INFORMATION SHOWN:
============================================================

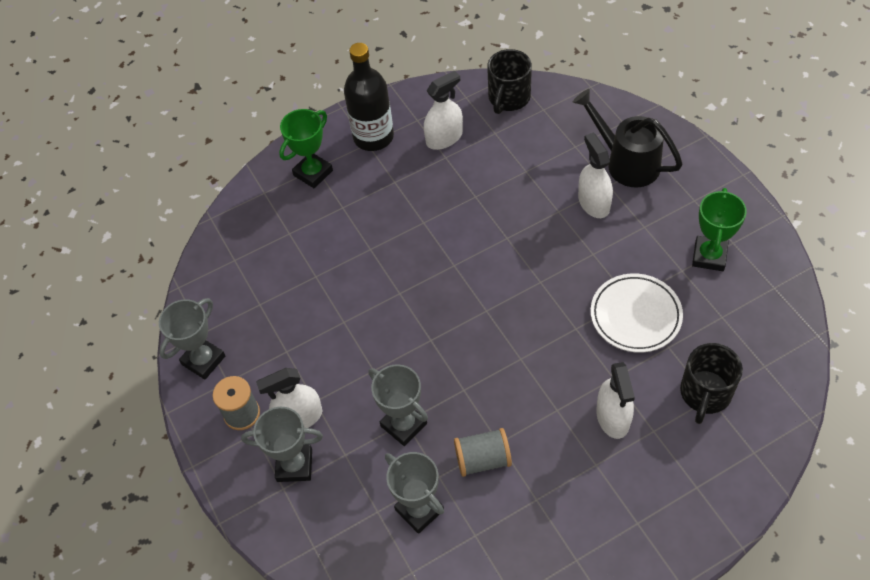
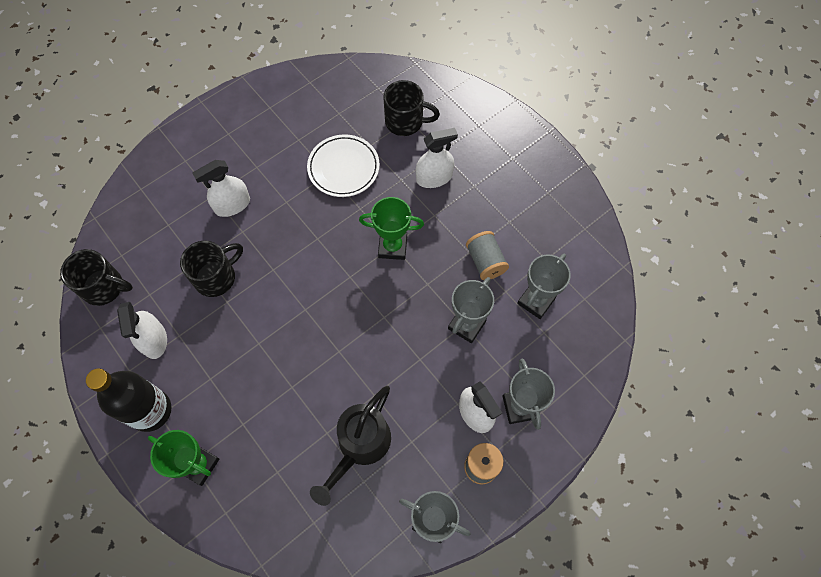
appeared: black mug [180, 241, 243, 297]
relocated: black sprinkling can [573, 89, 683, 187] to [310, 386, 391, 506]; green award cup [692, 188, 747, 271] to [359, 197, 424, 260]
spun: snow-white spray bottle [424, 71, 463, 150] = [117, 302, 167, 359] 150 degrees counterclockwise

============================================================

PROBLEM REQUIREMENTS: Retype all of the material above exactly; the pictures stay out.

RESULT OF THE TASK:
appeared: black mug [180, 241, 243, 297]
relocated: black sprinkling can [573, 89, 683, 187] to [310, 386, 391, 506]; green award cup [692, 188, 747, 271] to [359, 197, 424, 260]
spun: snow-white spray bottle [424, 71, 463, 150] = [117, 302, 167, 359] 150 degrees counterclockwise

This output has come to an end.